**WHAT YOU SHOULD DO**
There are pictures in the records below; leave them out and set down exactly the lines from the one holding "(713, 221) = (813, 292): yellow donut -> none" through the one holding "(604, 270) = (577, 292): grey egg -> none".

☆ ☆ ☆

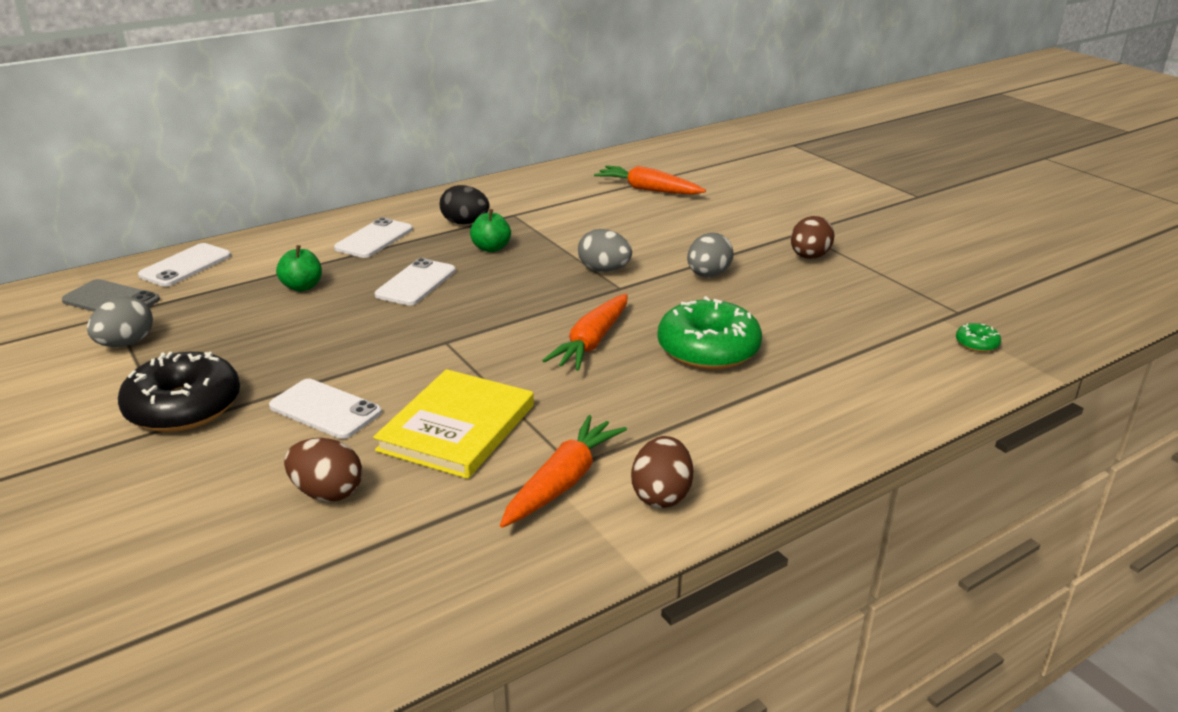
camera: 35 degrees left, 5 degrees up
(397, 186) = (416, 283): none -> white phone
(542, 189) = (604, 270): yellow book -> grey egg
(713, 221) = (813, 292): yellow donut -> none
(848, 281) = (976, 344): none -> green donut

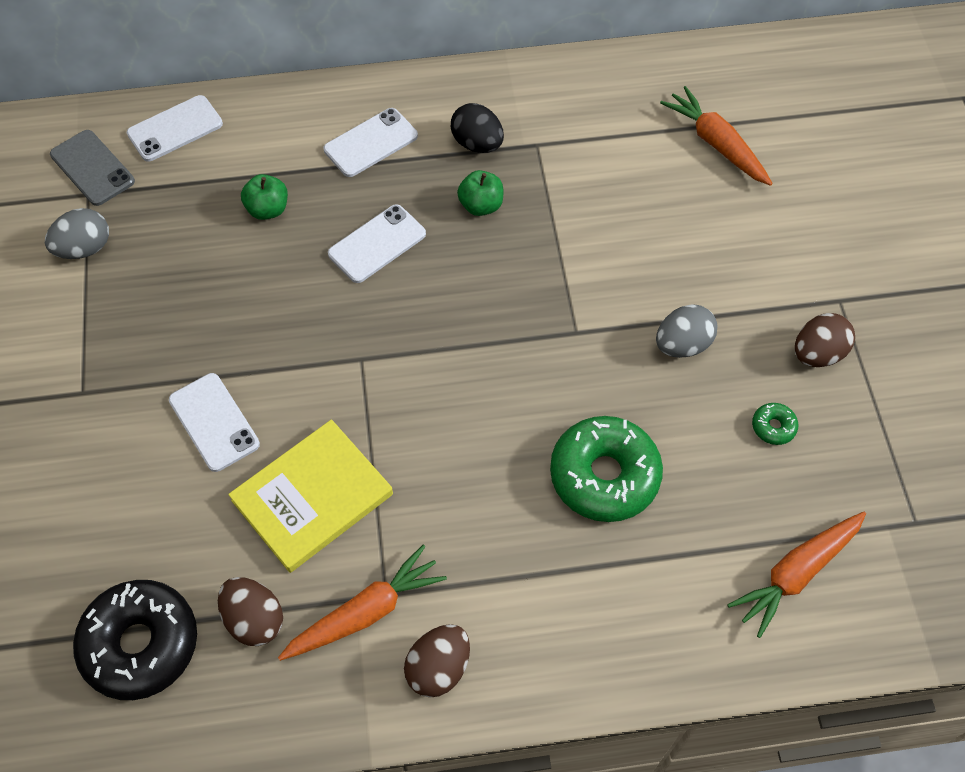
camera: 25 degrees right, 30 degrees up
(184, 407) = (102, 369): black donut -> black donut (140, 644)
(327, 492) = (173, 539): brown egg -> brown egg (254, 619)
(592, 342) = (497, 417): orange carrot -> orange carrot (796, 573)
(604, 270) = (577, 292): grey egg -> none
(976, 344) = (893, 584): green donut -> green donut (773, 427)

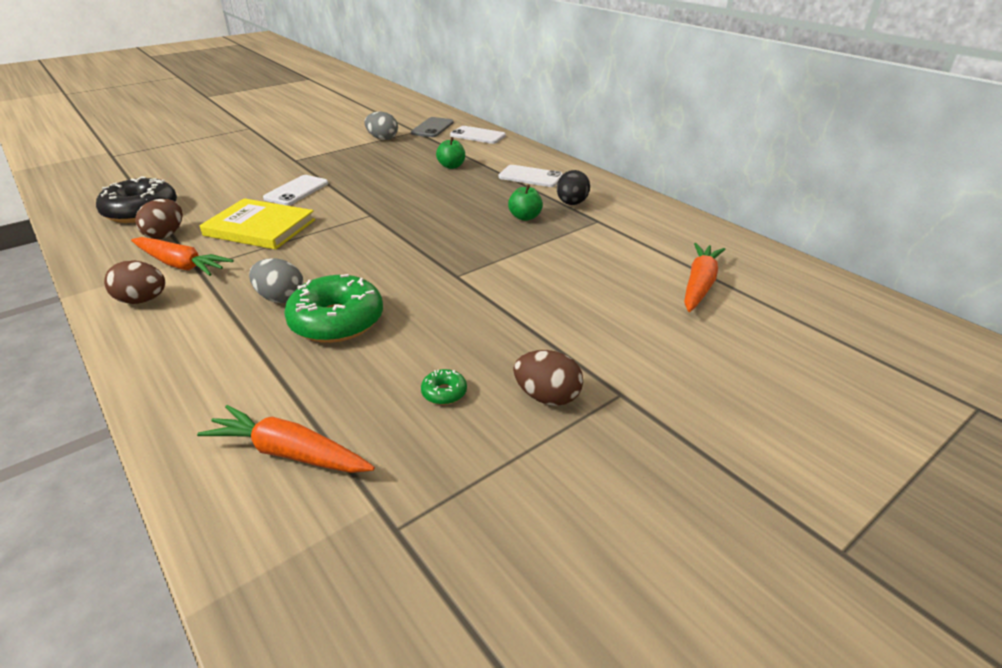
camera: 60 degrees right, 25 degrees down
(377, 244) = (459, 197): white phone -> none
(682, 344) = (488, 322): grey egg -> grey egg (280, 298)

☆ ☆ ☆

**ANSWER TO THIS PROBLEM**
(713, 221) = (813, 292): yellow donut -> none
(848, 281) = (976, 344): none -> green donut

camera: 25 degrees right, 30 degrees up
(184, 407) = (102, 369): black donut -> black donut (140, 644)
(327, 492) = (173, 539): brown egg -> brown egg (254, 619)
(592, 342) = (497, 417): orange carrot -> orange carrot (796, 573)
(604, 270) = (577, 292): grey egg -> none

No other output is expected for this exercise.